**Scene comparison data:**
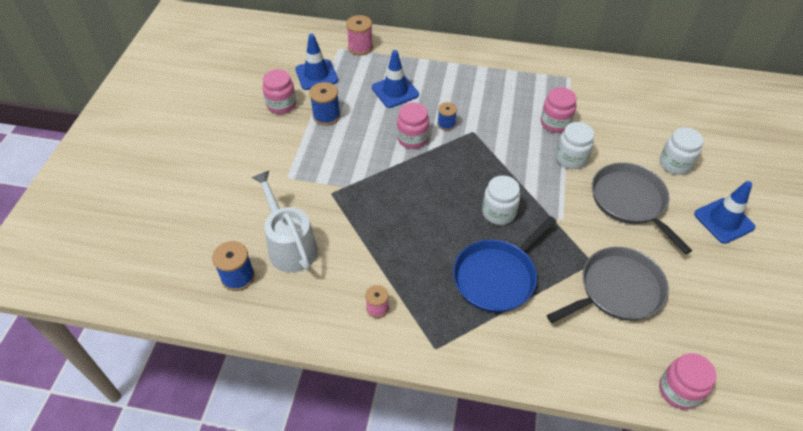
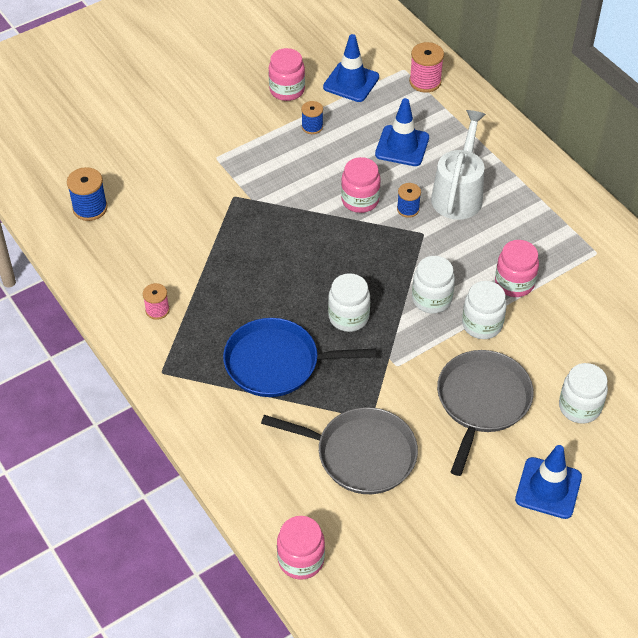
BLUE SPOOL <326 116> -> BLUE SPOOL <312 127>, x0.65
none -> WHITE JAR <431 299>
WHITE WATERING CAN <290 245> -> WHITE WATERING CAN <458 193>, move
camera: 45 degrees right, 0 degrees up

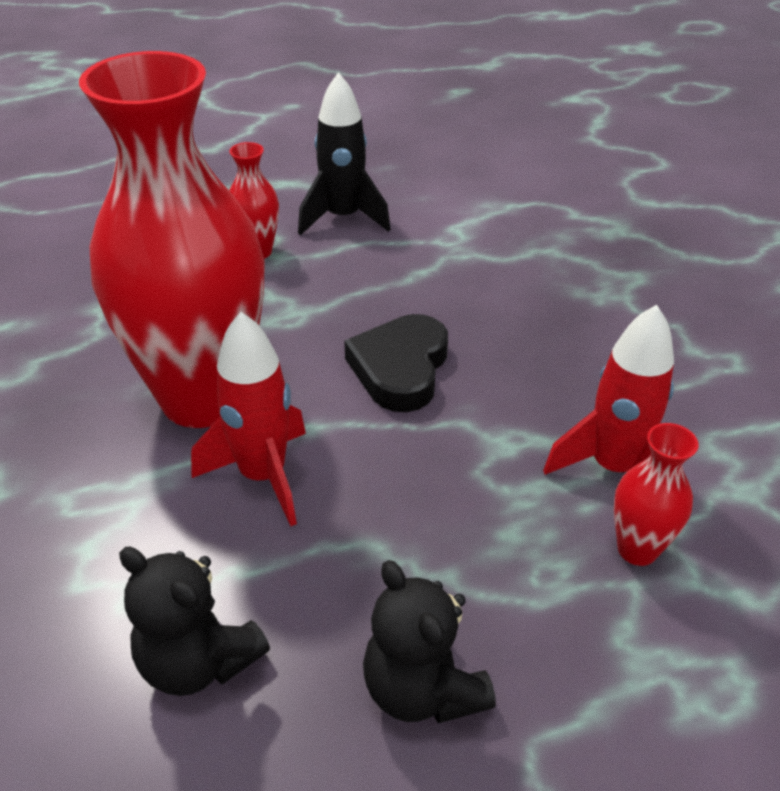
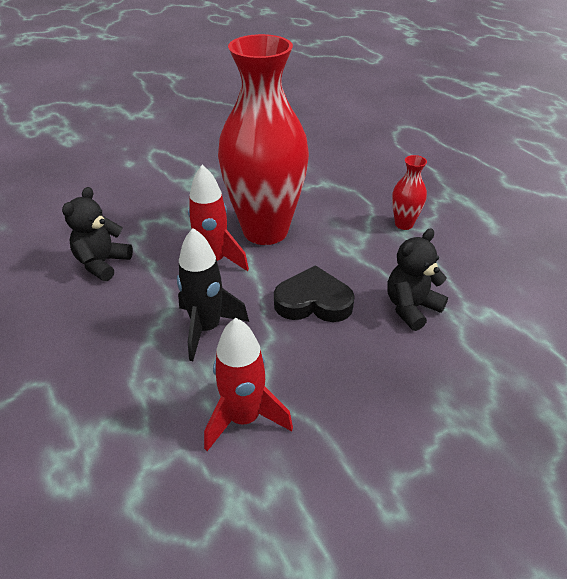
BLACK ROCKET <343 218> -> BLACK ROCKET <207 328>, move
BLACK TEDDY BEAR <422 689> -> BLACK TEDDY BEAR <411 308>, move
RED VASE <637 549> -> none
camera: 80 degrees right, 0 degrees up

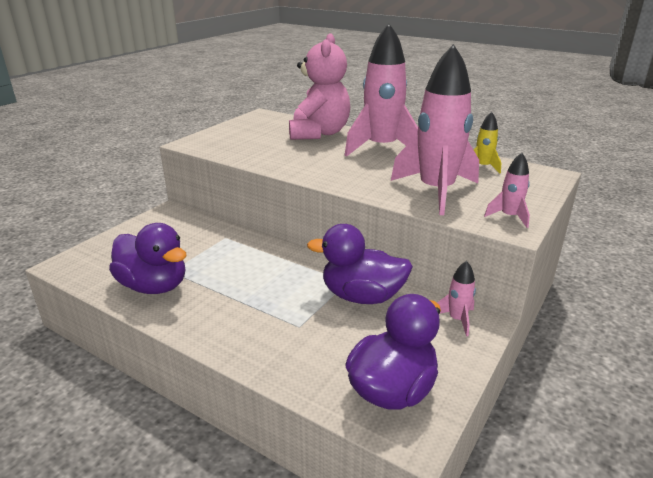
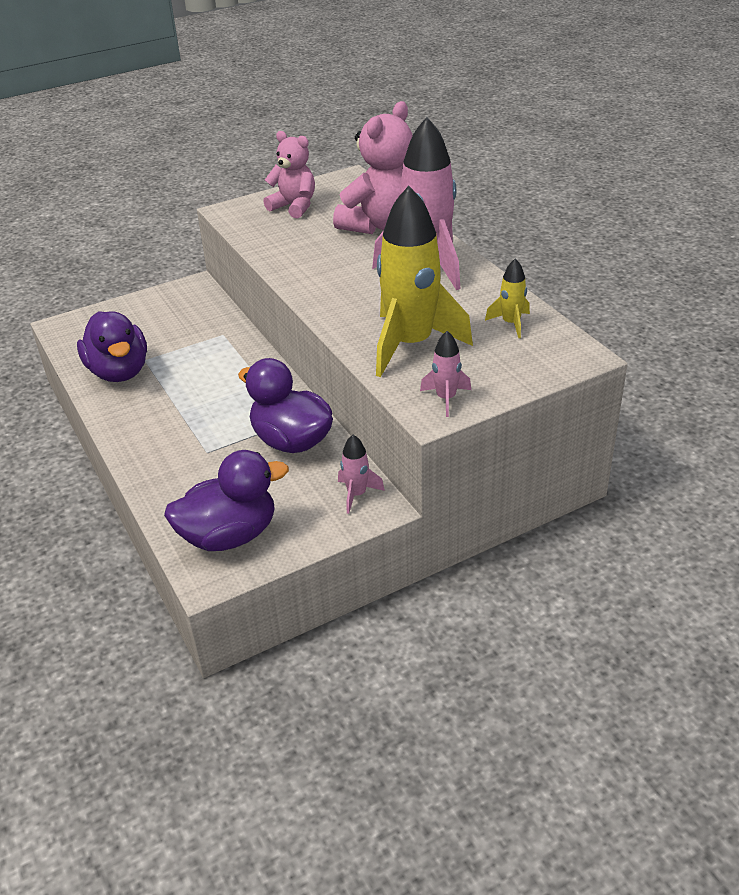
none -> PINK TEDDY BEAR <294 207>
PINK ROCKET <436 191> -> YELLOW ROCKET <411 344>
camera: 30 degrees right, 10 degrees up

**EXERCISE DIRECTIONS:**
All the records need to be retyped word for word, except for the pictures.

**WRITTEN RESPONSE:**
BLUE SPOOL <326 116> -> BLUE SPOOL <312 127>, x0.65
none -> WHITE JAR <431 299>
WHITE WATERING CAN <290 245> -> WHITE WATERING CAN <458 193>, move
camera: 45 degrees right, 0 degrees up

BLACK ROCKET <343 218> -> BLACK ROCKET <207 328>, move
BLACK TEDDY BEAR <422 689> -> BLACK TEDDY BEAR <411 308>, move
RED VASE <637 549> -> none
camera: 80 degrees right, 0 degrees up

none -> PINK TEDDY BEAR <294 207>
PINK ROCKET <436 191> -> YELLOW ROCKET <411 344>
camera: 30 degrees right, 10 degrees up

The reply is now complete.